§ RECORD SET
· · ·

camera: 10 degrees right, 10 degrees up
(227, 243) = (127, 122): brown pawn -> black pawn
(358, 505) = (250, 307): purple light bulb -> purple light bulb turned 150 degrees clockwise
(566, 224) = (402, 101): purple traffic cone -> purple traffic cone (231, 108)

· · ·

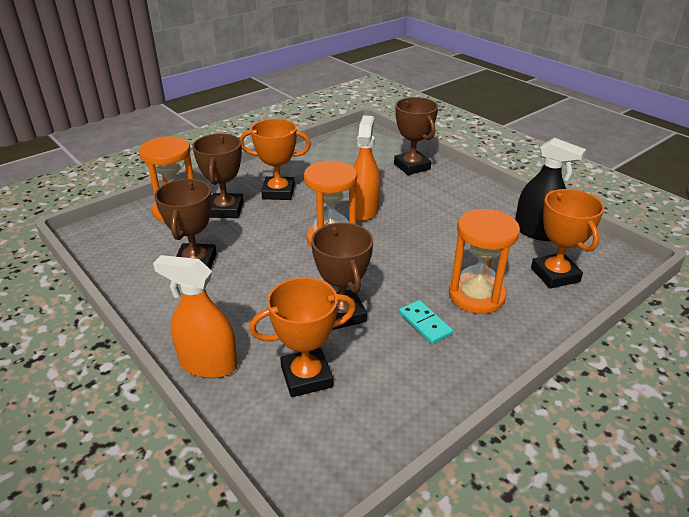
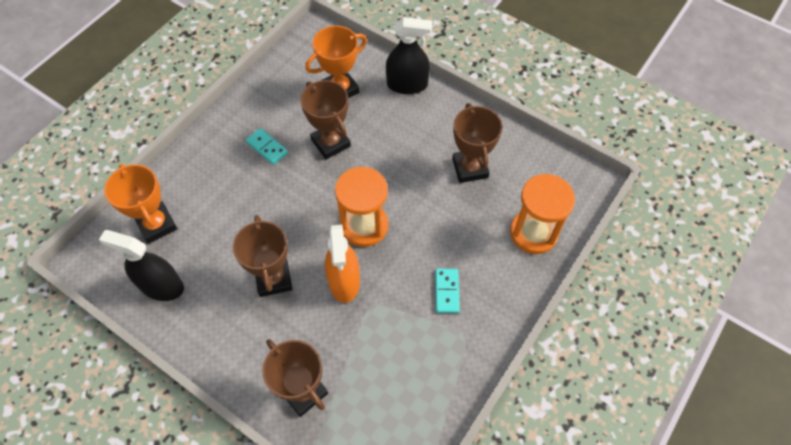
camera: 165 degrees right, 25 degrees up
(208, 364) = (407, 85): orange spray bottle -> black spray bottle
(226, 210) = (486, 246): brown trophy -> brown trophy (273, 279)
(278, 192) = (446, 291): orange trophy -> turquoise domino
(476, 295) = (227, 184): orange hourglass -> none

· · ·

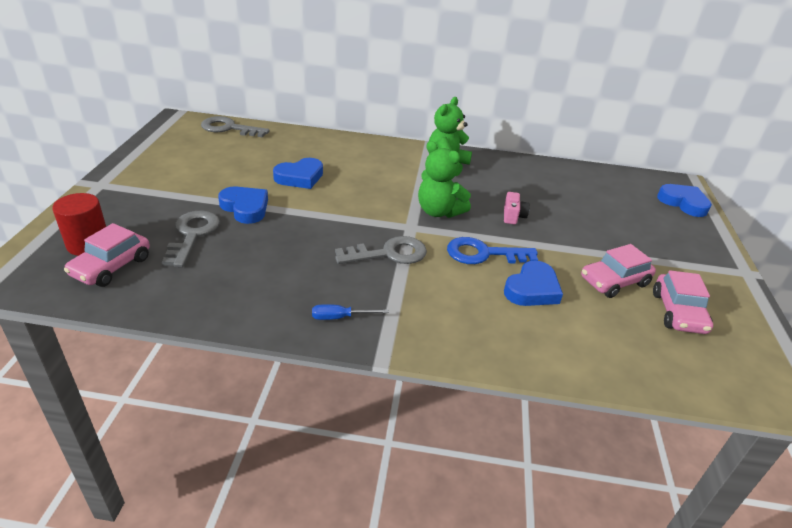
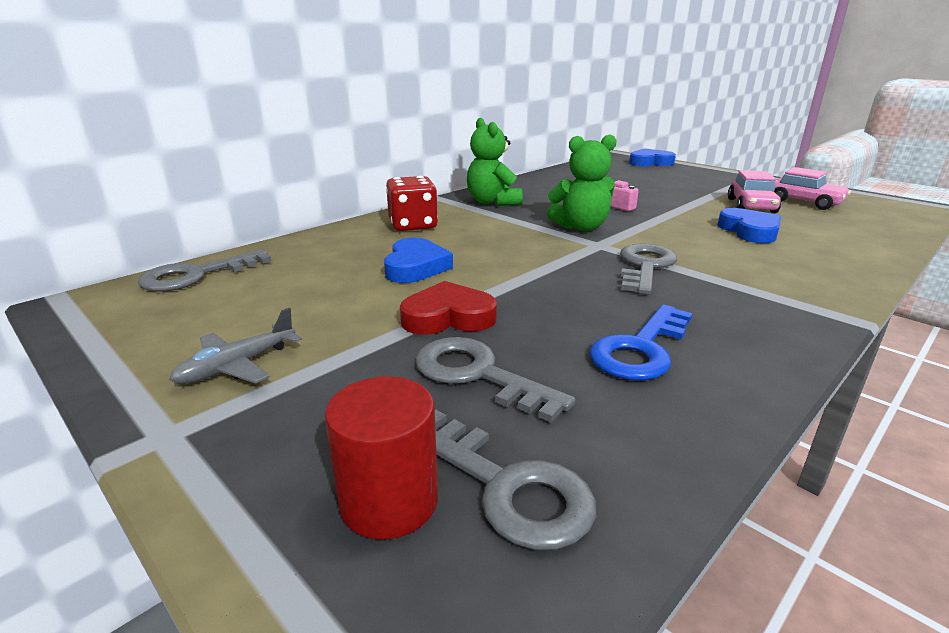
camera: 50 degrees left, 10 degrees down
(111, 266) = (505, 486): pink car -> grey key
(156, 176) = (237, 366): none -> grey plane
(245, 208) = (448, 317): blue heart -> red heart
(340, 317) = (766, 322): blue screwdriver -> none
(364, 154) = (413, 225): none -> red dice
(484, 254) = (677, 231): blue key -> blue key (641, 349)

· · ·

§ DIRECTIONS FOR THIS TASK
Count the lines of the data that include the string "degrees", and give only that number.

§ ANSWER TO THIS EXERCISE
4